** Task item **
Please work out how many of the lines below include "bęben". Only the number should be given.

** Available data **
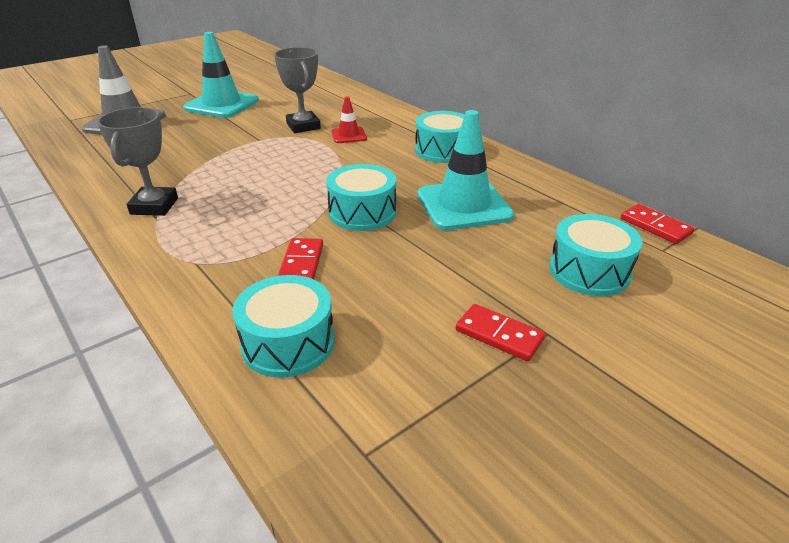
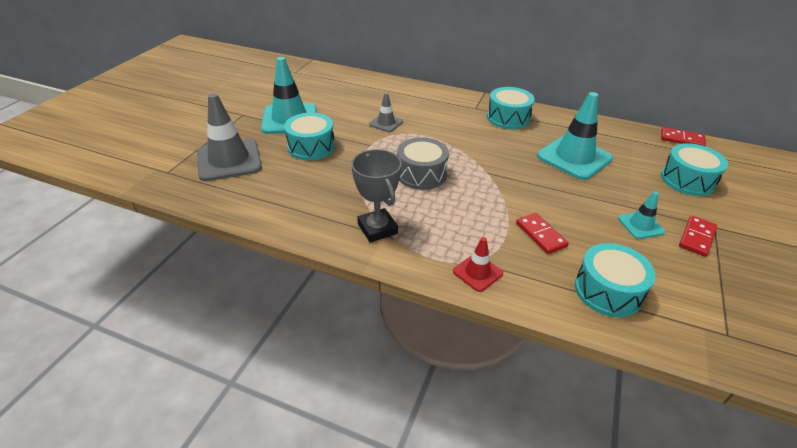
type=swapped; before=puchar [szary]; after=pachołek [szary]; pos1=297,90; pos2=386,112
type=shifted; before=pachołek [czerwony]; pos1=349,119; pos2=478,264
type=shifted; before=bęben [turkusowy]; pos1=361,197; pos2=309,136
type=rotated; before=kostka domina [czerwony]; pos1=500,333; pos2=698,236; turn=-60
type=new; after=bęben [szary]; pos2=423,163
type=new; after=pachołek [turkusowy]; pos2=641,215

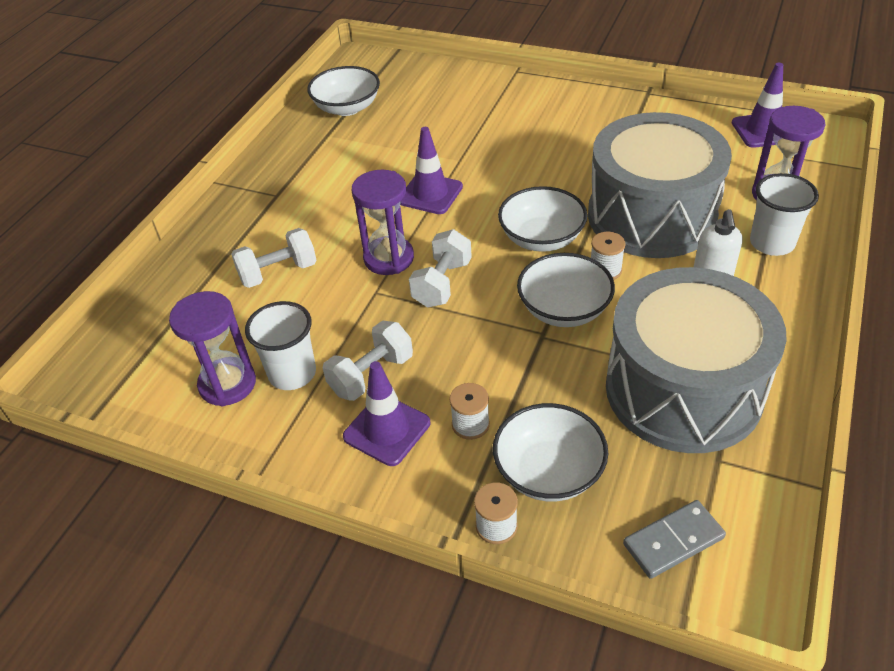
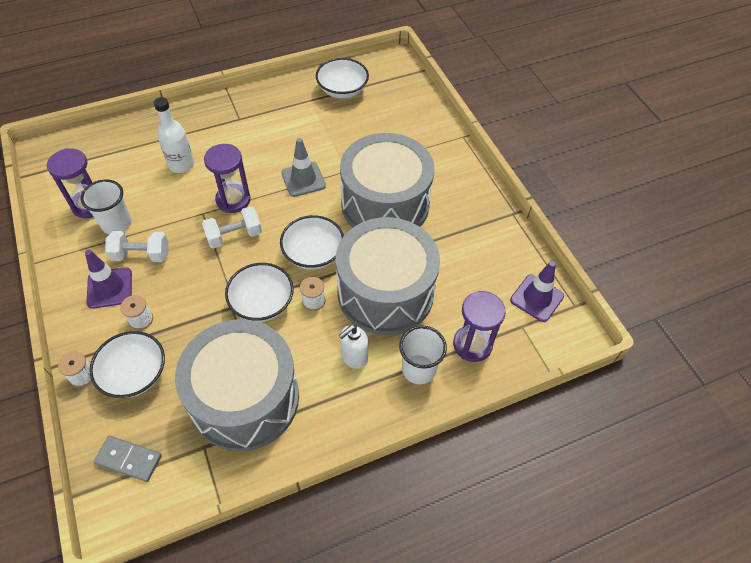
type=repainted; before=pachołek [fioletowy]; after=pachołek [szary]; pos1=431,170; pos2=303,167
type=swapped; before=hantel [biały]; after=butelka [biały]; pos1=274,258; pos2=174,135
type=new; after=bęben [szary]; pos2=387,180

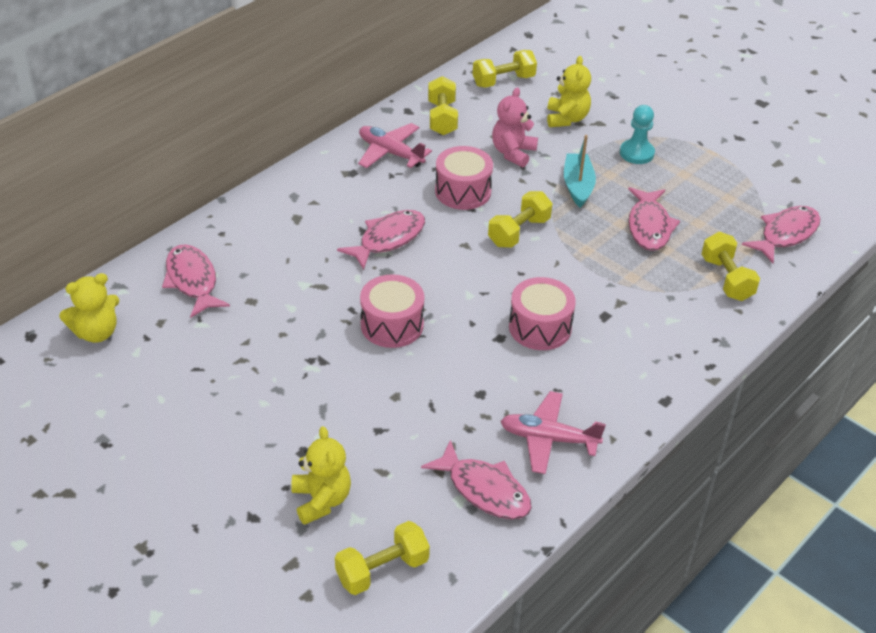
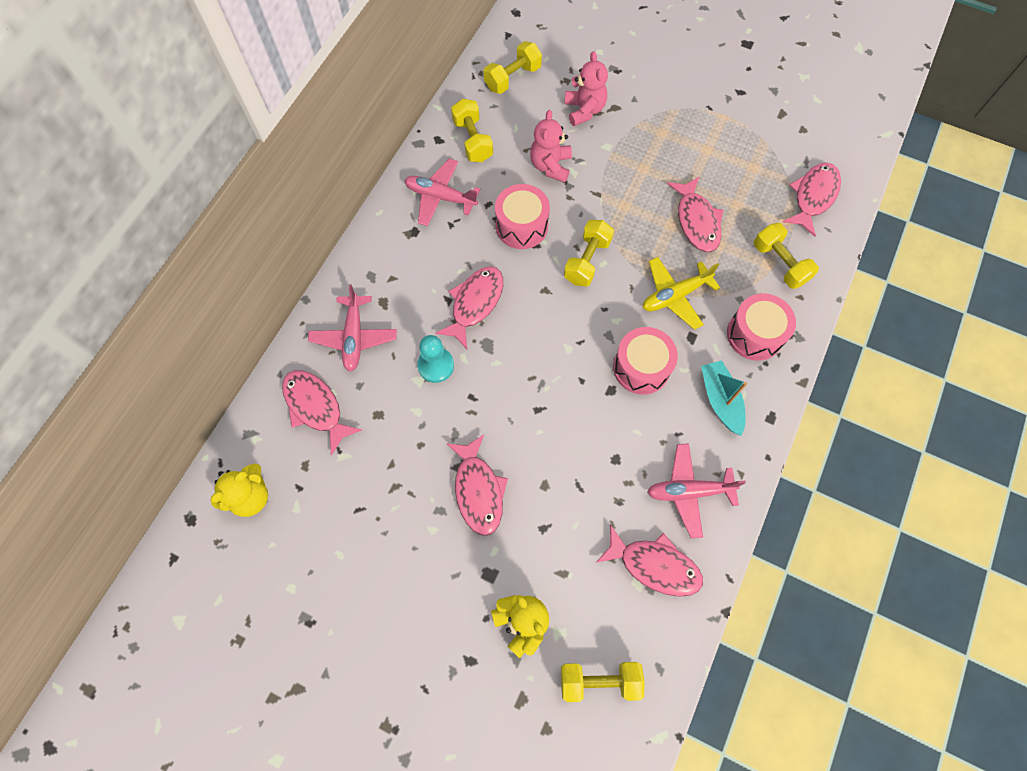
type=repainted; before=miś [żółty]; after=miś [różowy]; pos1=569,91; pos2=586,88
type=shifted; before=pionek [turkusowy]; pos1=637,134; pos2=435,359
type=shifted; before=łódka [turkusowy]; pos1=580,171; pos2=724,398
type=shifted; before=bęben [różowy]; pos1=392,311; pos2=761,327
type=rotated; before=hantel [żółty]; pos1=382,558; pos2=602,682; turn=45
type=new; after=samolot [żółty]; pos2=681,293
type=new; after=samolot [różowy]; pos2=352,328
type=new; after=ryba [różowy]; pos2=477,485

** Response box **
4